* **Instructions for the task**: Return, exactly, the line that contains "(394, 350) = (293, 395): white" together with all lines after it to the end of the entries, and no further lines.

· · · ·

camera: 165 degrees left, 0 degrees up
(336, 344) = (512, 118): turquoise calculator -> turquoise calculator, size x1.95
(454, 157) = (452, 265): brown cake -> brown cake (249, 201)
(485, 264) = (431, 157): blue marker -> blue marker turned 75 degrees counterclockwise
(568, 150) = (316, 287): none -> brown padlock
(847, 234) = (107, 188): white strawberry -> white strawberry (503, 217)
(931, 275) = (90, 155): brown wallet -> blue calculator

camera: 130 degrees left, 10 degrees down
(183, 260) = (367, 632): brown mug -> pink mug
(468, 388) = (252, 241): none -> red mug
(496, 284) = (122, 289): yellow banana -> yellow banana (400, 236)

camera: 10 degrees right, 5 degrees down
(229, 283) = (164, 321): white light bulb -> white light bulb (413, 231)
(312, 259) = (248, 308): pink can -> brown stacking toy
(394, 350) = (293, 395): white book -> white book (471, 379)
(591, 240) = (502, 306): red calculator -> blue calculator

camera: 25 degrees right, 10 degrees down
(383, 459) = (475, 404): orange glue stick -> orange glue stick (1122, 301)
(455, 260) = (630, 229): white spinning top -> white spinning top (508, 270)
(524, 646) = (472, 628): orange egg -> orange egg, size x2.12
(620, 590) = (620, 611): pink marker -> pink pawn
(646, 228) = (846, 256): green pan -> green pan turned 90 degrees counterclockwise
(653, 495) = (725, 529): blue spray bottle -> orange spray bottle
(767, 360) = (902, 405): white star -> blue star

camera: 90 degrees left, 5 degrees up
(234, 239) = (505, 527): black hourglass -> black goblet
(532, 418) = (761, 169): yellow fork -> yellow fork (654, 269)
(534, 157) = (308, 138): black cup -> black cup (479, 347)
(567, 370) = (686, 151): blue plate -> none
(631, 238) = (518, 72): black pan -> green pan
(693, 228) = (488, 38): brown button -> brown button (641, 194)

· · · ·

* **Written reply**:
(394, 350) = (293, 395): white book -> white book (471, 379)
(591, 240) = (502, 306): red calculator -> blue calculator

camera: 25 degrees right, 10 degrees down
(383, 459) = (475, 404): orange glue stick -> orange glue stick (1122, 301)
(455, 260) = (630, 229): white spinning top -> white spinning top (508, 270)
(524, 646) = (472, 628): orange egg -> orange egg, size x2.12
(620, 590) = (620, 611): pink marker -> pink pawn
(646, 228) = (846, 256): green pan -> green pan turned 90 degrees counterclockwise
(653, 495) = (725, 529): blue spray bottle -> orange spray bottle
(767, 360) = (902, 405): white star -> blue star

camera: 90 degrees left, 5 degrees up
(234, 239) = (505, 527): black hourglass -> black goblet
(532, 418) = (761, 169): yellow fork -> yellow fork (654, 269)
(534, 157) = (308, 138): black cup -> black cup (479, 347)
(567, 370) = (686, 151): blue plate -> none
(631, 238) = (518, 72): black pan -> green pan
(693, 228) = (488, 38): brown button -> brown button (641, 194)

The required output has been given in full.